§ Assignment
Please copy every line of the records below that holds the word "MISO".

[Stored entries]
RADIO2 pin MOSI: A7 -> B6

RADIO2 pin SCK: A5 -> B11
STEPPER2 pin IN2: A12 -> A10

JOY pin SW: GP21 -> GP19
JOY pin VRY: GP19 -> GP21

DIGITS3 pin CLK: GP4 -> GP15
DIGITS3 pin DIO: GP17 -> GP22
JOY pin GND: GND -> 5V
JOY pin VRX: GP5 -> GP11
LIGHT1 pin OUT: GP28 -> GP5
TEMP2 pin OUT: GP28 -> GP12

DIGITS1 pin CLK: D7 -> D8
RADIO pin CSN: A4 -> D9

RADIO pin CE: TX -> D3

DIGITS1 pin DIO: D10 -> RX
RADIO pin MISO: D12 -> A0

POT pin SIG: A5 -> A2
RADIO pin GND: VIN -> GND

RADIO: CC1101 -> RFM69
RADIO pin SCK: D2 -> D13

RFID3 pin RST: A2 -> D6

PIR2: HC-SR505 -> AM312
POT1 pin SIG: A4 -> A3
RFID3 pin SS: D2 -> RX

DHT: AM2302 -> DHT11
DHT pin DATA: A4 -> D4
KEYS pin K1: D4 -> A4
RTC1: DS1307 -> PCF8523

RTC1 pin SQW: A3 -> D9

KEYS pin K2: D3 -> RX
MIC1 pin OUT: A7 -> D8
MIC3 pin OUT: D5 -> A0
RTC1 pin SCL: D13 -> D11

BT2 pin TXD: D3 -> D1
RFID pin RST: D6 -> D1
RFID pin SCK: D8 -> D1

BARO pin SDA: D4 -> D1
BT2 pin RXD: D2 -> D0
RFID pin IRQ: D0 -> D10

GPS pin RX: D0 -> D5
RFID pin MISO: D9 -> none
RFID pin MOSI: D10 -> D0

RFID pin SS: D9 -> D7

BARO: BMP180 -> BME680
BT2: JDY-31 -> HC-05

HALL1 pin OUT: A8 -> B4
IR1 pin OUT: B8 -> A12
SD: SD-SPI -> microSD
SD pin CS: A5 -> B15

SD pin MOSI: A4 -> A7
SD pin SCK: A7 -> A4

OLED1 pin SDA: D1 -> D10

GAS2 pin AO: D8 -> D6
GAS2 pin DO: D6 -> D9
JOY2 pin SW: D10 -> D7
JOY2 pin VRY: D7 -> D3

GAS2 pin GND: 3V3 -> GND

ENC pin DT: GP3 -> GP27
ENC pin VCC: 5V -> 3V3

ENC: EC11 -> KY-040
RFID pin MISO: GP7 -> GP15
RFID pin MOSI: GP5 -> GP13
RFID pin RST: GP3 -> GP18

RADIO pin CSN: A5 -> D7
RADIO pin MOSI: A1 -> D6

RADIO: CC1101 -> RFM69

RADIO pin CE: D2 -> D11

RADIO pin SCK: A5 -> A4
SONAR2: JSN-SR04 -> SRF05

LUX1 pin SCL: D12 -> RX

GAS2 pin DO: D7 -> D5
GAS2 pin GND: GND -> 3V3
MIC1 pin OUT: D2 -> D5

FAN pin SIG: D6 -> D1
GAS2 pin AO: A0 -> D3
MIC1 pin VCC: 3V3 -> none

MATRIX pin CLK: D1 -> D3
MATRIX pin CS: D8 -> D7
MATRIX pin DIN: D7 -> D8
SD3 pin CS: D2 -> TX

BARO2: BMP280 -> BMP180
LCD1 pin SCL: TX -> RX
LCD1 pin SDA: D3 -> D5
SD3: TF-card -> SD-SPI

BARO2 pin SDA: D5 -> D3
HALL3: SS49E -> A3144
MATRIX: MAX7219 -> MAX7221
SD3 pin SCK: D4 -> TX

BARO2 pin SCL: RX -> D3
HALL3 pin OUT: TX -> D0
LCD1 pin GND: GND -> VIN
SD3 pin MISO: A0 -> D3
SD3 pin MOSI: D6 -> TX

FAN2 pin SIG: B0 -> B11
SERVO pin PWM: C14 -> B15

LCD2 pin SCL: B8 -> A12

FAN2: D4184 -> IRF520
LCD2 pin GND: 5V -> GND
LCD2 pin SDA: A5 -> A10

§ Result of this task
RADIO pin MISO: D12 -> A0
RFID pin MISO: D9 -> none
RFID pin MISO: GP7 -> GP15
SD3 pin MISO: A0 -> D3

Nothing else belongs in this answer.